> [What is expected]: Pull each line holding the word "green" from the data.

> [Information shown]:

____________

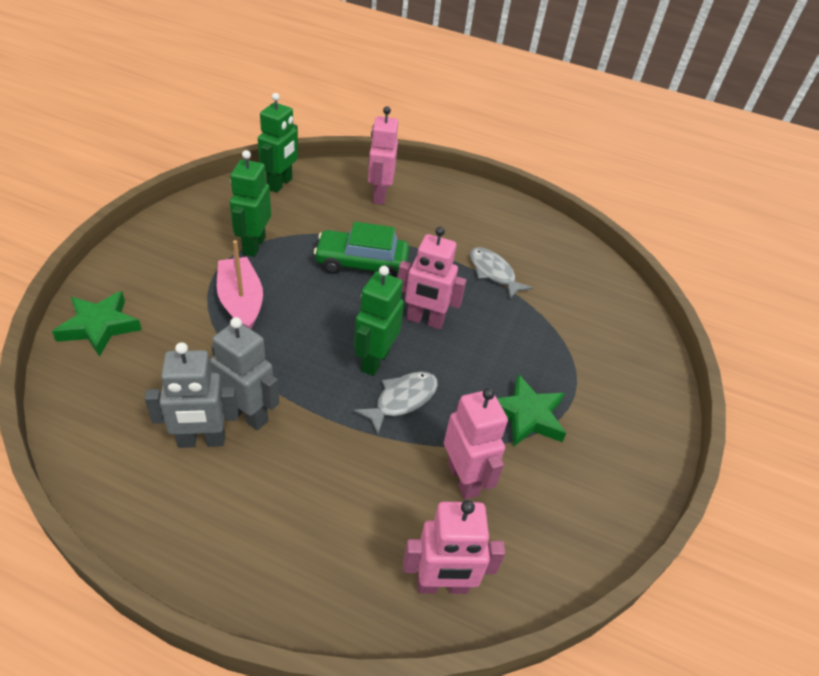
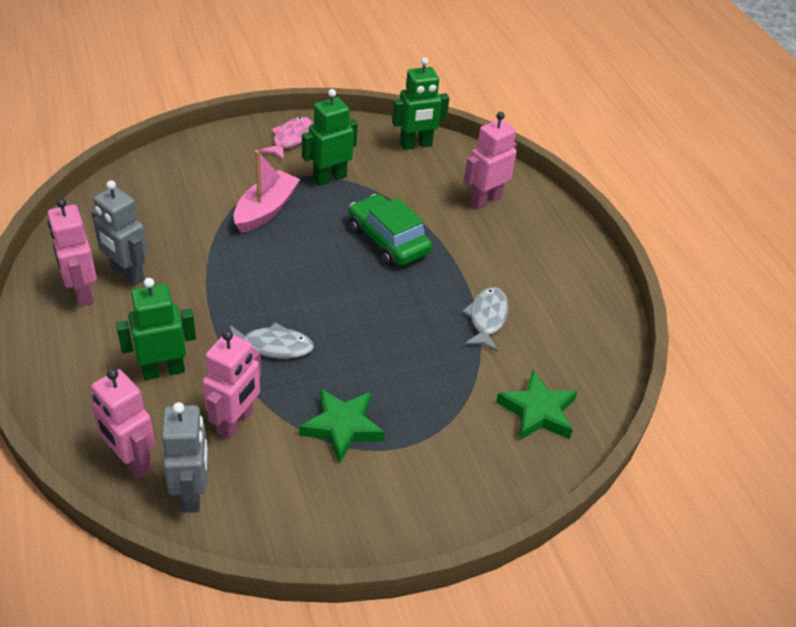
camera: 50 degrees right, 0 degrees up
green star [52,291,142,357] -> green star moved to [496,370,578,441]
grey robot [210,317,279,430] -> grey robot moved to [162,402,208,513]
green robot [354,266,404,376] -> green robot moved to [116,278,196,380]
pink robot [398,227,466,329] -> pink robot moved to [47,198,97,306]
none -> pink fish [260,117,313,160]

____________

> [Task output]:
green star [52,291,142,357] -> green star moved to [496,370,578,441]
green robot [354,266,404,376] -> green robot moved to [116,278,196,380]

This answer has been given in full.